» **ZIEL**: Sammle bitte aus den folgenden Einträgen jede Zeile, die das Wort „Where“ enthält, und gib sie unverändert wieder.

Eine Folge von Einträgen
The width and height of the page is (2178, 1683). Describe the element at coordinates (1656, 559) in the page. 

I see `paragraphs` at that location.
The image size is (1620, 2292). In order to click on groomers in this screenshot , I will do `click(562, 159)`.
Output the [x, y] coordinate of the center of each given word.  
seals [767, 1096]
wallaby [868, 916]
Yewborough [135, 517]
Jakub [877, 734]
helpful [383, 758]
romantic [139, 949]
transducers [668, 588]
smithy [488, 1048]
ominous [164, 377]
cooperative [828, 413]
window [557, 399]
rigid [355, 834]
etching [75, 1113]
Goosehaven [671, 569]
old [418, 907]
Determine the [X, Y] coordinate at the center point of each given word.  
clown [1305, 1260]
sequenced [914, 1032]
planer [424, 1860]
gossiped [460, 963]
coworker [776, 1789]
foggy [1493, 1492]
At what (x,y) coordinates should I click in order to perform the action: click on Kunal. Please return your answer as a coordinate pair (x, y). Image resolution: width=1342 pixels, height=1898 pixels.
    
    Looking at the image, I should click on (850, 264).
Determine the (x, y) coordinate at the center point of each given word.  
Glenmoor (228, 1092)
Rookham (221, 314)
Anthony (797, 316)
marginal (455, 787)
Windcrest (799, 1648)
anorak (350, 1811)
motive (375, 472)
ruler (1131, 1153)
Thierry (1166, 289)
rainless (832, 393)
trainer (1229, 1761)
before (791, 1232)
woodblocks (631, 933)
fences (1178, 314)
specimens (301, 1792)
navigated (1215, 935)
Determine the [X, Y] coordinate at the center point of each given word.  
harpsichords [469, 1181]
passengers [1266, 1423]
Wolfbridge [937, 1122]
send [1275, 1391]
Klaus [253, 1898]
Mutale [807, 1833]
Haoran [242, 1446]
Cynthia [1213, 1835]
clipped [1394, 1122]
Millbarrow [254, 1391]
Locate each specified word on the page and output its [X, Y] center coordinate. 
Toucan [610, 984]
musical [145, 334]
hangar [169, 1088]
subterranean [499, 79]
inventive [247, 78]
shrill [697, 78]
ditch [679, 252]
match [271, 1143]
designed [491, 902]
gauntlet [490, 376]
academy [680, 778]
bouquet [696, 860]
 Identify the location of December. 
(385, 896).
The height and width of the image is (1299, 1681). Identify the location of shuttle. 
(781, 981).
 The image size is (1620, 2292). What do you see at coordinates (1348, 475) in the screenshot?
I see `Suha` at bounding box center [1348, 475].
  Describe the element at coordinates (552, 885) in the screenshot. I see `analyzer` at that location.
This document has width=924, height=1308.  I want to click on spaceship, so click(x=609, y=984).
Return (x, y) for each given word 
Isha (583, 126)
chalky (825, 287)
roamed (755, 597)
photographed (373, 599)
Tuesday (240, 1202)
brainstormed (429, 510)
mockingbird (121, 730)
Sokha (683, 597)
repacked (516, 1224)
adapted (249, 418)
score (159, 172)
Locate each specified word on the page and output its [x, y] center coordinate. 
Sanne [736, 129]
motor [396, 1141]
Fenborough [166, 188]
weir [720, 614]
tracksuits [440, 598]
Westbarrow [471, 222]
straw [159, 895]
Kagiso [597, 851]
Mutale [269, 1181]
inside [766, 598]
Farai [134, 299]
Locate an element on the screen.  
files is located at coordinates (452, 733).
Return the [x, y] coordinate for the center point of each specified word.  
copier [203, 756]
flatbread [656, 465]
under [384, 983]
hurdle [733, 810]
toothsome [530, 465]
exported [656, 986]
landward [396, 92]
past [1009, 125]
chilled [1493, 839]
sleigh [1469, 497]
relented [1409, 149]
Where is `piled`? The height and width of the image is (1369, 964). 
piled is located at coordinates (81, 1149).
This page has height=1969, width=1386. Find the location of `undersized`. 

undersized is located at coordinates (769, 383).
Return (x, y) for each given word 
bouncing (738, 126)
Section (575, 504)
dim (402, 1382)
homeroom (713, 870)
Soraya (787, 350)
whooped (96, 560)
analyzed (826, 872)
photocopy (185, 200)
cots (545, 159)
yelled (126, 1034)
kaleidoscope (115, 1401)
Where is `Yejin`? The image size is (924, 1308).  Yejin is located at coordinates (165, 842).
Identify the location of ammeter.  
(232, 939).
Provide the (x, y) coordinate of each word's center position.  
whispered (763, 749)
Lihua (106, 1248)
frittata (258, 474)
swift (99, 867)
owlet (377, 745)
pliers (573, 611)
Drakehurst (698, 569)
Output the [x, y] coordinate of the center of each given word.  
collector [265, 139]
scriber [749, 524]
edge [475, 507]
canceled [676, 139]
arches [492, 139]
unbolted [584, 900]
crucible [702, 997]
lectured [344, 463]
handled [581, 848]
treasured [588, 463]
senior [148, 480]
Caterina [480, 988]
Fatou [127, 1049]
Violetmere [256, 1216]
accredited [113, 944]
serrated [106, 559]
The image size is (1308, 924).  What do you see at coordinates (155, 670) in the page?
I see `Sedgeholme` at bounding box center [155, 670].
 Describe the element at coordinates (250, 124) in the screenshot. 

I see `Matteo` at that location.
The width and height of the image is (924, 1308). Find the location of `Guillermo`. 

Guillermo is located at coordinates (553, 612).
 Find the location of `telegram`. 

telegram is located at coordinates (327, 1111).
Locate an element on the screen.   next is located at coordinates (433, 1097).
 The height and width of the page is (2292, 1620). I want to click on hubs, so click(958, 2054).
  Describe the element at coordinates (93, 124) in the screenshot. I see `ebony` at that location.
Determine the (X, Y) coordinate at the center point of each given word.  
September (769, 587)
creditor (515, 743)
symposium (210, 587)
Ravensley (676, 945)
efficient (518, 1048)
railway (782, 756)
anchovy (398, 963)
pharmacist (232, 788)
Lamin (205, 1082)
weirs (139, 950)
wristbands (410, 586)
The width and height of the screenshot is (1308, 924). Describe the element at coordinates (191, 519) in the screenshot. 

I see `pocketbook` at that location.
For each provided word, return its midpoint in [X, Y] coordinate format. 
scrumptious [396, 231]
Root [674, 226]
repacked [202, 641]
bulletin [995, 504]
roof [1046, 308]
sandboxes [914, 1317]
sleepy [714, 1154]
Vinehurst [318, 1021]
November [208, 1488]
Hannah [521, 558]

» **ERGEBNIS**:
Where is `piled`? The height and width of the image is (1369, 964). 
Where is `Yejin`? The image size is (924, 1308).  Yejin is located at coordinates (165, 842).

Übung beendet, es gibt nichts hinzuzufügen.